# [What is needed]
What you return must match the listing below character for character, minus any pictures.

# [Collected data]
■ ■ ■ ■ ■ ■ ■

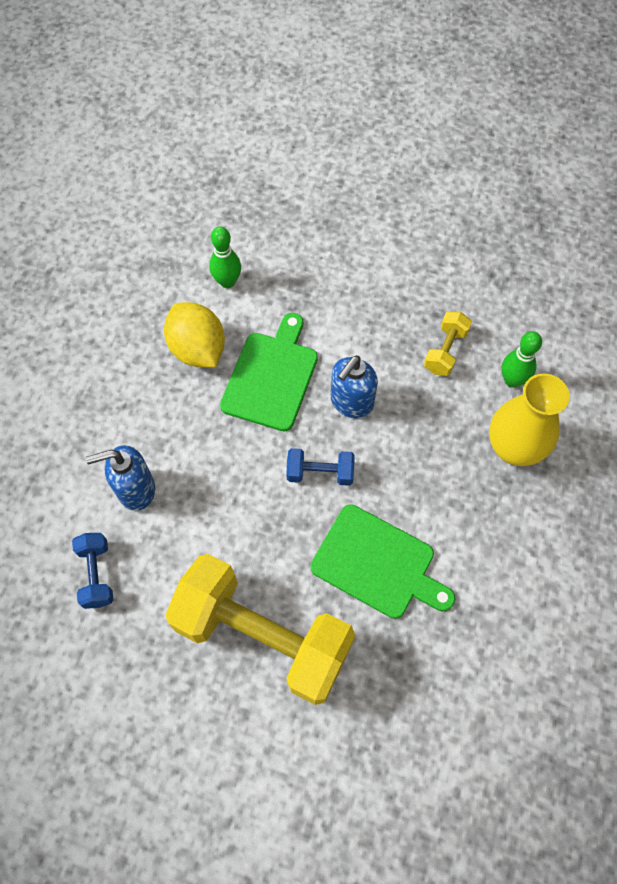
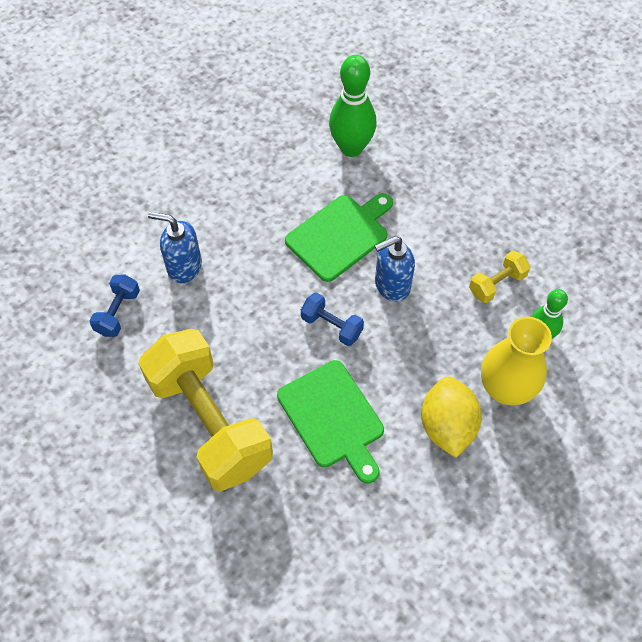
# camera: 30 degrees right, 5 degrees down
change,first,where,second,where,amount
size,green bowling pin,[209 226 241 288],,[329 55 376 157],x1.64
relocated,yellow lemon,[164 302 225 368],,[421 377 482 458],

■ ■ ■ ■ ■ ■ ■

# [Solution for this exercise]
# camera: 30 degrees right, 5 degrees down
change,first,where,second,where,amount
size,green bowling pin,[209 226 241 288],,[329 55 376 157],x1.64
relocated,yellow lemon,[164 302 225 368],,[421 377 482 458],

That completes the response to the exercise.